Data extracted from a collection

·····

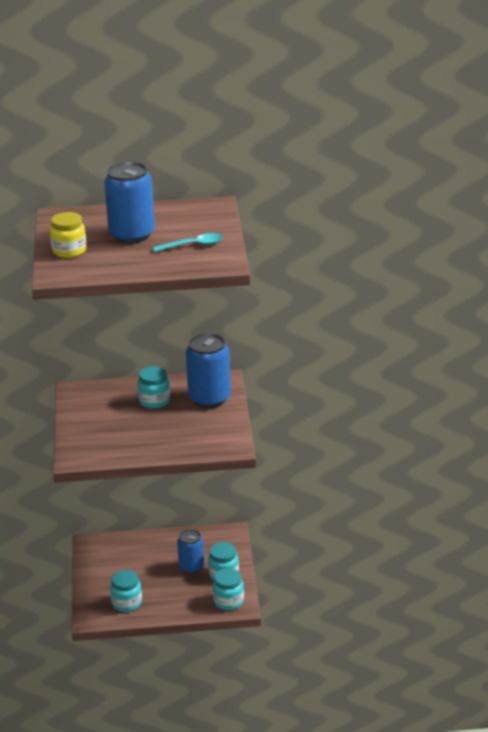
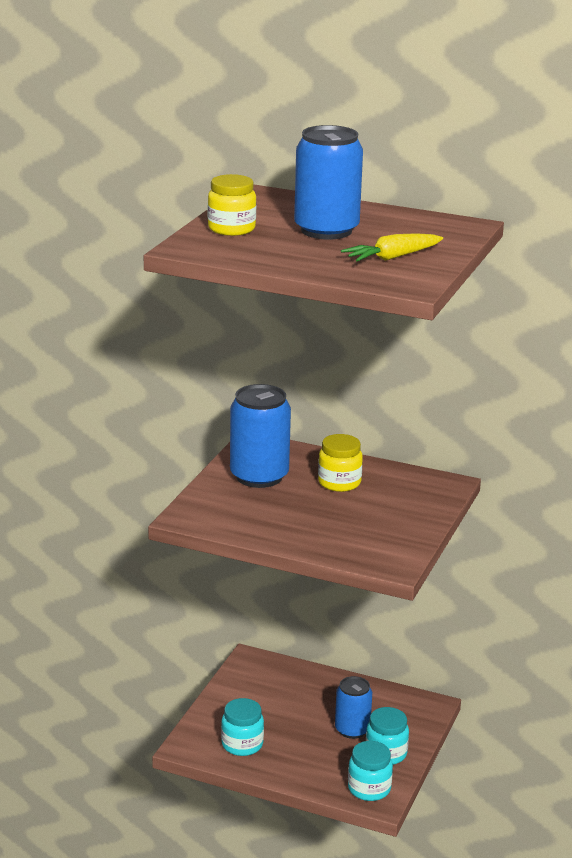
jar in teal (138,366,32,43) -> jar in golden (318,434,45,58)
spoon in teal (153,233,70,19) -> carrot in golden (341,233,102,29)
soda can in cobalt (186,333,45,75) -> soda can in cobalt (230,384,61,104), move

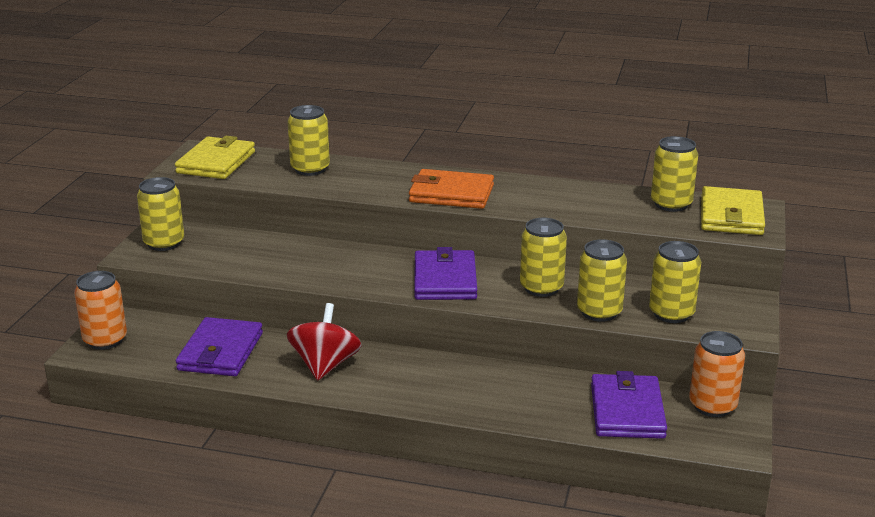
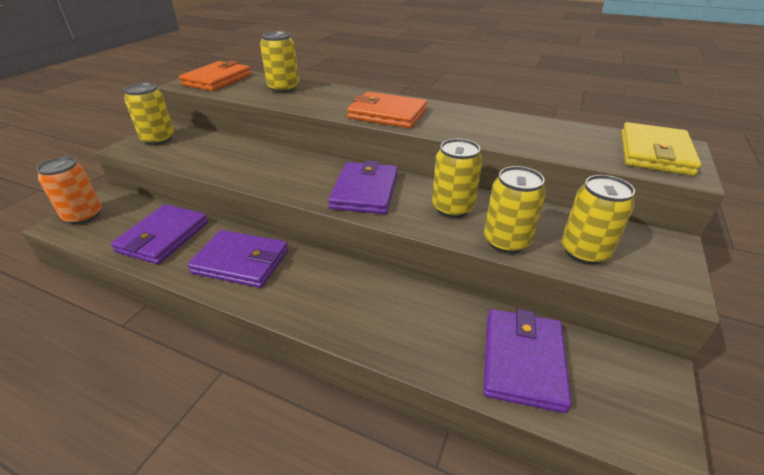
card wallet in golden (175,136,80,43) -> card wallet in bright orange (179,61,72,30)
whirligig in red (286,303,76,77) -> card wallet in purple (188,230,100,58)
soda can in golden (651,136,47,76) -> none
soda can in bright orange (689,331,56,86) -> none

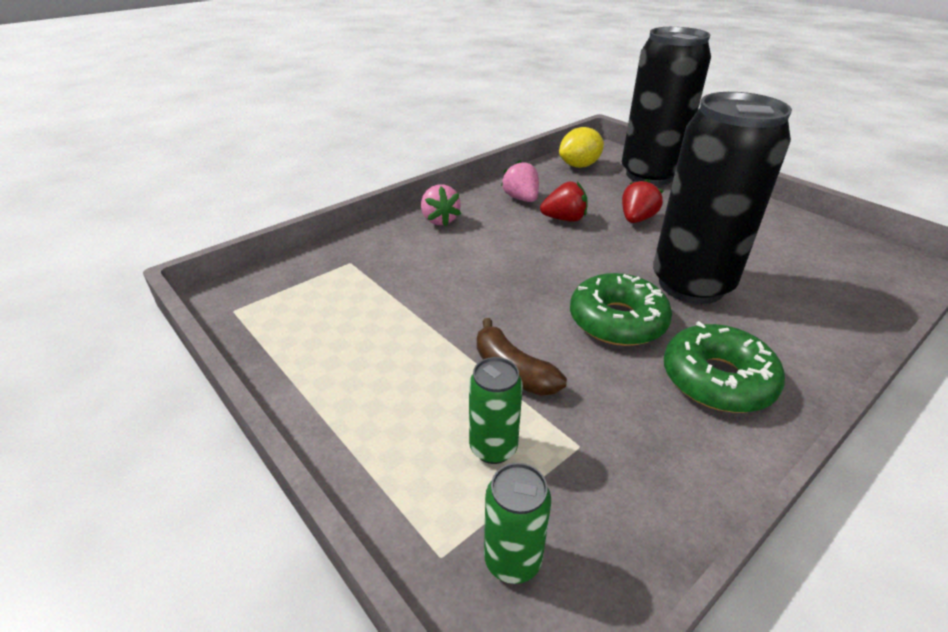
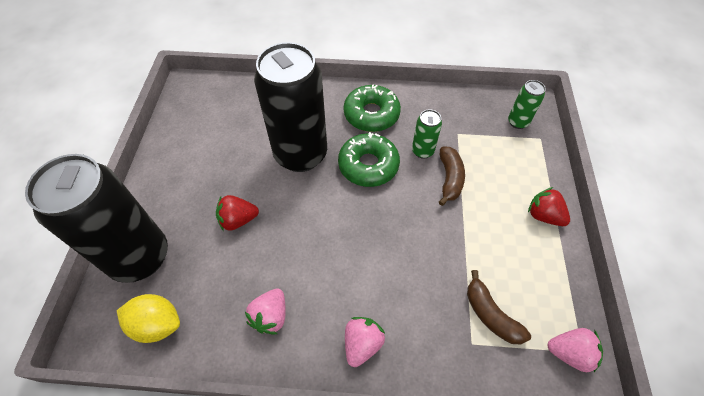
soda can in green (469,357,54,107) -> soda can in green (412,109,30,50), move
strawberry in red (540,181,47,41) -> strawberry in red (528,187,42,39), move
none -> banana fruit in russet (467,270,64,74)
none -> strawberry in pink (547,328,56,44)

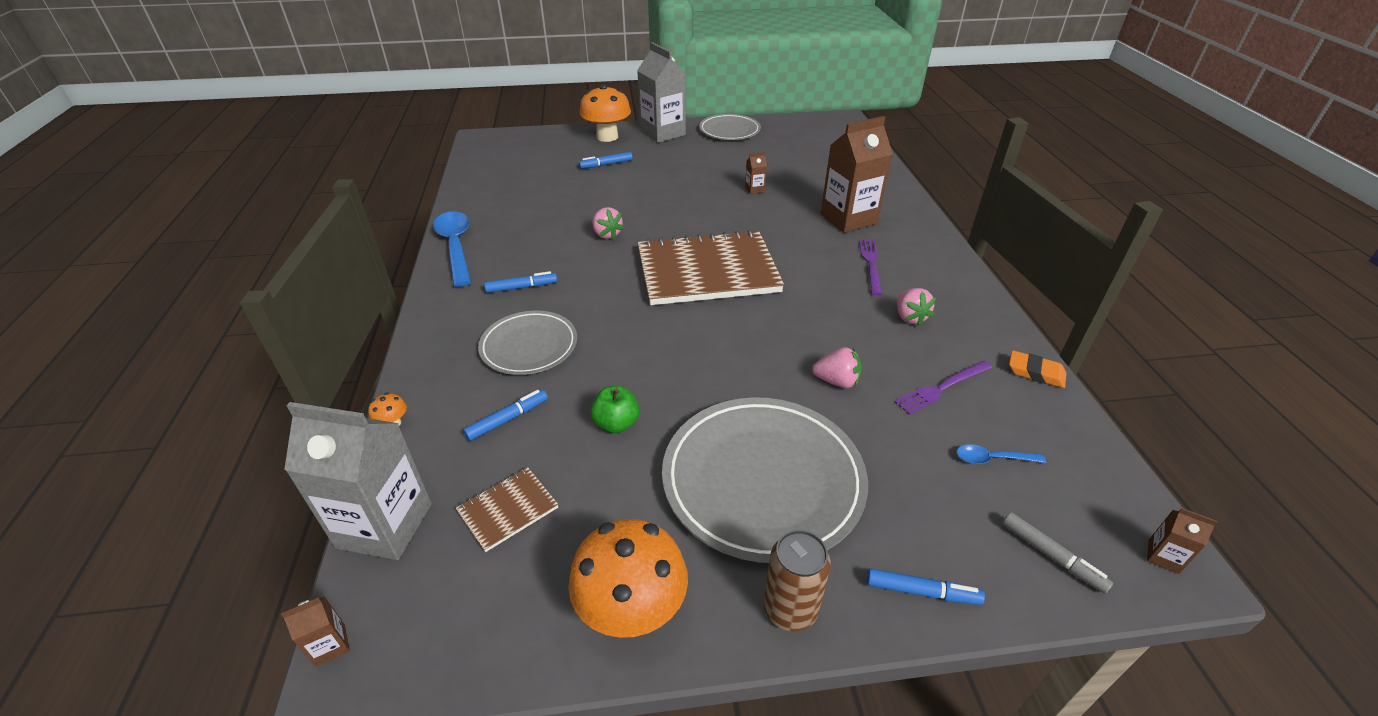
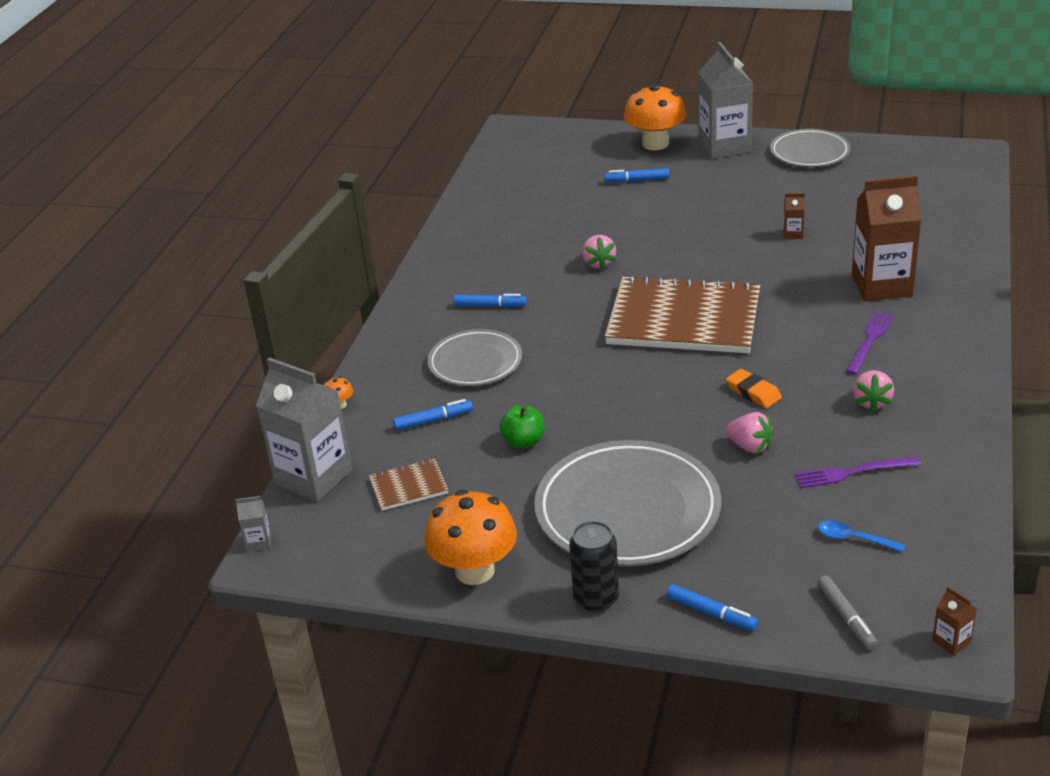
juice carton in russet (281,596,69,71) -> juice carton in gray (236,496,35,56)
spoon in cobalt (433,211,38,76) -> none
soda can in russet (764,530,67,101) -> soda can in black (569,521,50,91)
gum eraser in bright orange (1009,350,57,38) -> gum eraser in bright orange (726,369,56,39), move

·····

# Your goal
Restate the data word for word from its first line through the line with "soda can in cobalt (186,333,45,75)", leaving out any picture along the way.

# Reply to the task
jar in teal (138,366,32,43) -> jar in golden (318,434,45,58)
spoon in teal (153,233,70,19) -> carrot in golden (341,233,102,29)
soda can in cobalt (186,333,45,75) -> soda can in cobalt (230,384,61,104), move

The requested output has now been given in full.